§ Task to carry out
Among the lines below, a stretch begins at the one with "brown circle: (707, 1092)" and ends at the one with "purple arrow: (15, 209) -> (11, 135), moved". Repeat that stretch exactly, ends included.

Stored data:
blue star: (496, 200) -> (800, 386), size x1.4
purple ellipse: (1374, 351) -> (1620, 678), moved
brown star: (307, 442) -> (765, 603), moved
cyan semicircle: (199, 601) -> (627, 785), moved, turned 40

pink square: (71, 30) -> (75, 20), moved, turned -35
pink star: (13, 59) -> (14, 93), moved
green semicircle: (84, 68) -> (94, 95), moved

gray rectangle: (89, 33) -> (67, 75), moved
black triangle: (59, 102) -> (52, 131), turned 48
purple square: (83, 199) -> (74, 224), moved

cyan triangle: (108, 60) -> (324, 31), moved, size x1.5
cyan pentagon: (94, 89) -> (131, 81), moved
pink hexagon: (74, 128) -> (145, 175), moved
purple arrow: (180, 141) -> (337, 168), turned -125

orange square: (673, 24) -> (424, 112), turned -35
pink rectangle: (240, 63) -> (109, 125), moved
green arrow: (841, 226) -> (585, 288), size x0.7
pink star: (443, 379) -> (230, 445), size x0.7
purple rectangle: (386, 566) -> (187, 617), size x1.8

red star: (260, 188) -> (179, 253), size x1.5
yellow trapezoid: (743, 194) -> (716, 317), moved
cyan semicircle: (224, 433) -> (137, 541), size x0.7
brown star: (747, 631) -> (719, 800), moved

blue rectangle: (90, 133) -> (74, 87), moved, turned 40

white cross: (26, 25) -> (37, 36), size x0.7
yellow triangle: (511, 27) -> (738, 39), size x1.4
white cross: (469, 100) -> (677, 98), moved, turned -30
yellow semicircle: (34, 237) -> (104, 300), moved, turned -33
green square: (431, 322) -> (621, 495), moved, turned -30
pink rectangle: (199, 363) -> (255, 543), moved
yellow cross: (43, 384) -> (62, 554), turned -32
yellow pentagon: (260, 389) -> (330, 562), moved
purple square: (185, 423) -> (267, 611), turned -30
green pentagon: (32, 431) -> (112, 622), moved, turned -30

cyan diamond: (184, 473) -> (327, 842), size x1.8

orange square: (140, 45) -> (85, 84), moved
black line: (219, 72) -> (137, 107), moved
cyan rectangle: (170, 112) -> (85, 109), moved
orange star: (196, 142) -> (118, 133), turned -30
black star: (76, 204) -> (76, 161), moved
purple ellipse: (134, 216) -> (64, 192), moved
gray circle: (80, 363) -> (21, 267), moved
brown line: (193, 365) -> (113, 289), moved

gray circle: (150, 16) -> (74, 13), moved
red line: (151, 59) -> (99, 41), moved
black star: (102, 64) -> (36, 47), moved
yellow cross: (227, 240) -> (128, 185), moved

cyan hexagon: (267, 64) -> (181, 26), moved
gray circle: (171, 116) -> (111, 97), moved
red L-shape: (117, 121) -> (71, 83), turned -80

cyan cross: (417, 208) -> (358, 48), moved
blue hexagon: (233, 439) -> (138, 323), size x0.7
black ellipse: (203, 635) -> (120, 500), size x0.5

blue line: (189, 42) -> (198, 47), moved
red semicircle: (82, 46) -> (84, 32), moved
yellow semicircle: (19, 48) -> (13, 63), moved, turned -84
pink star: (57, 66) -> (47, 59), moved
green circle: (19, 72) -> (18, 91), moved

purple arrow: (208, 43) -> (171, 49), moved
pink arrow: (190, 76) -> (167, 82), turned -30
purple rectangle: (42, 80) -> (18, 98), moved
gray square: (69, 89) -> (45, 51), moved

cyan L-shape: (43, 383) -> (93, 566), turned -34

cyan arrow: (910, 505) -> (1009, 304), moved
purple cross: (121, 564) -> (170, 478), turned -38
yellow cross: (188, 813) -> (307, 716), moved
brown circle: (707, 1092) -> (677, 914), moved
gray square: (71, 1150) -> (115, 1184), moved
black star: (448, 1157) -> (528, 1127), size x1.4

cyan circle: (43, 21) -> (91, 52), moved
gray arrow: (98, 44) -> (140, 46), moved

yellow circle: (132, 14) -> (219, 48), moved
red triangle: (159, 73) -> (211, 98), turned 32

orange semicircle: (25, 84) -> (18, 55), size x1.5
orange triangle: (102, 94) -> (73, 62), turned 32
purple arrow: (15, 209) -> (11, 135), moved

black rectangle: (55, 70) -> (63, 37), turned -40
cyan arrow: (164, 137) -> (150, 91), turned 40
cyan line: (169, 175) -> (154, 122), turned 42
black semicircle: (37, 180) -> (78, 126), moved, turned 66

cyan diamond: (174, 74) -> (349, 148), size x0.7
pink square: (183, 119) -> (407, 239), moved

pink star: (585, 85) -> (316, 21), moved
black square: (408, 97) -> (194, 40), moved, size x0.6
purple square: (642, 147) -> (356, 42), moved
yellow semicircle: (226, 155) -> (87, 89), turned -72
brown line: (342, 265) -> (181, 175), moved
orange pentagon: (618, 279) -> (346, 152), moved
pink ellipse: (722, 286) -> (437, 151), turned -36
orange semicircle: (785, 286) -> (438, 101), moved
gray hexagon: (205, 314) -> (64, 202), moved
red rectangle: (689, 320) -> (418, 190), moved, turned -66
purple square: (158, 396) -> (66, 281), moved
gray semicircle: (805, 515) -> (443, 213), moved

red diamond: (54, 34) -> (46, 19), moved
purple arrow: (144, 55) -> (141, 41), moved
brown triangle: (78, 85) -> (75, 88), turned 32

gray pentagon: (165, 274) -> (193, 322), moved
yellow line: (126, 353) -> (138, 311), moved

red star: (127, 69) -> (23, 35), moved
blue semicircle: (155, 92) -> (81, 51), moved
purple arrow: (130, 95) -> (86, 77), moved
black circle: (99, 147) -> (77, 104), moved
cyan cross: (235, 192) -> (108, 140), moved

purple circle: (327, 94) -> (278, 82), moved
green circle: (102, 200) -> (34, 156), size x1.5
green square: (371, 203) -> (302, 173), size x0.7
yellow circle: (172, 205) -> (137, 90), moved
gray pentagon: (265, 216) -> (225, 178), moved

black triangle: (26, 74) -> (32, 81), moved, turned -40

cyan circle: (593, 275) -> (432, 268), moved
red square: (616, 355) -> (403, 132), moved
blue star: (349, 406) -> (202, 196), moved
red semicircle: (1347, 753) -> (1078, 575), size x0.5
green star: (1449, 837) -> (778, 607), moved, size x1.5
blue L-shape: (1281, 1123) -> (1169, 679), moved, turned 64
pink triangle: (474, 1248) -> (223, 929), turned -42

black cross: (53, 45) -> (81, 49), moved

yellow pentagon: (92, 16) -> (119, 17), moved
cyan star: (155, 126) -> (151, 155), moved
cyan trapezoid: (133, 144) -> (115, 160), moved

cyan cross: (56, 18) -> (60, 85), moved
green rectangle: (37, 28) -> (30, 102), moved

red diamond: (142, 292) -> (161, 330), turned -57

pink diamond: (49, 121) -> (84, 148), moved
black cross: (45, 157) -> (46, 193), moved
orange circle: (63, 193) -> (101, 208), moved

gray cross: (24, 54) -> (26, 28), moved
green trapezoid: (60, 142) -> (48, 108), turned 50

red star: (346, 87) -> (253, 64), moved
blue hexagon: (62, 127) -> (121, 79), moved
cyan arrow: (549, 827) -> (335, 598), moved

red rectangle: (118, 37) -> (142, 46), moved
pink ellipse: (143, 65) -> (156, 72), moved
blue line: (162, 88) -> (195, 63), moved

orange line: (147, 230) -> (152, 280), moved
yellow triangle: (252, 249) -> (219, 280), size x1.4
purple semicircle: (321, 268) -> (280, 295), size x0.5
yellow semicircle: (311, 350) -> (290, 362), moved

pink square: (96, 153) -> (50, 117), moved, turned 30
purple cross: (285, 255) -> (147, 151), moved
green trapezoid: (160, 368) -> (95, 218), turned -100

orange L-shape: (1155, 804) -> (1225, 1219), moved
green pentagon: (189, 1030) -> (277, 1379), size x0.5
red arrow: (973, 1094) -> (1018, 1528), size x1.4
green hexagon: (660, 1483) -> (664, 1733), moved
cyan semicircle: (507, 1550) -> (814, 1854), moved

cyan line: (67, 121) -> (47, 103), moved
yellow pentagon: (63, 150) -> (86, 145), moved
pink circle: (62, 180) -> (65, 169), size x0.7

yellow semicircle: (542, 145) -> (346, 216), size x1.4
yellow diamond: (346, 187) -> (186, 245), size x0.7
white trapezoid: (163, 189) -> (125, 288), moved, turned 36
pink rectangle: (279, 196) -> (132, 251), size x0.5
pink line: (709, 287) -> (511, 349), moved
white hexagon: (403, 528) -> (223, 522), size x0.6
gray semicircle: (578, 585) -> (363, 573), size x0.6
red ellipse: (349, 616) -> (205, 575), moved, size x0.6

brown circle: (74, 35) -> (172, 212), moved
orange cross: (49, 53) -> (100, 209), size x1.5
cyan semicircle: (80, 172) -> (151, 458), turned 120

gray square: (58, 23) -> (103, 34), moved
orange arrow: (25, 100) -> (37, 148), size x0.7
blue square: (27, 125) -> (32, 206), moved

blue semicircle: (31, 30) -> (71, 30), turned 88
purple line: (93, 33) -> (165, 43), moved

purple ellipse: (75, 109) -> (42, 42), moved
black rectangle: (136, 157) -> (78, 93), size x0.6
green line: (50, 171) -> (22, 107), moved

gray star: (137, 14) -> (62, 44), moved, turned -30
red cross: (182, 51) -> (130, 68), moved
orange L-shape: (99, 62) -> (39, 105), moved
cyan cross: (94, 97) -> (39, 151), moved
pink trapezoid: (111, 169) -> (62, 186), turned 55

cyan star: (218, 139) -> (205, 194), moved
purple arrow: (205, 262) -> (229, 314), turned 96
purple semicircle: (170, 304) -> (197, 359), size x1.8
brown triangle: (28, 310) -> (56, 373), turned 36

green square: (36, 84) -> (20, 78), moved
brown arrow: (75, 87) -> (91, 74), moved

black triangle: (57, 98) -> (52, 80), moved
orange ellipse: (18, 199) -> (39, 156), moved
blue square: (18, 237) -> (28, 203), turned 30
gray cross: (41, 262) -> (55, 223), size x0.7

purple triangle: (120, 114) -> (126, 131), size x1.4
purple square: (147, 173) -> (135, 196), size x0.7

§ Result of this task
brown circle: (707, 1092) -> (677, 914), moved
gray square: (71, 1150) -> (115, 1184), moved
black star: (448, 1157) -> (528, 1127), size x1.4

cyan circle: (43, 21) -> (91, 52), moved
gray arrow: (98, 44) -> (140, 46), moved

yellow circle: (132, 14) -> (219, 48), moved
red triangle: (159, 73) -> (211, 98), turned 32

orange semicircle: (25, 84) -> (18, 55), size x1.5
orange triangle: (102, 94) -> (73, 62), turned 32
purple arrow: (15, 209) -> (11, 135), moved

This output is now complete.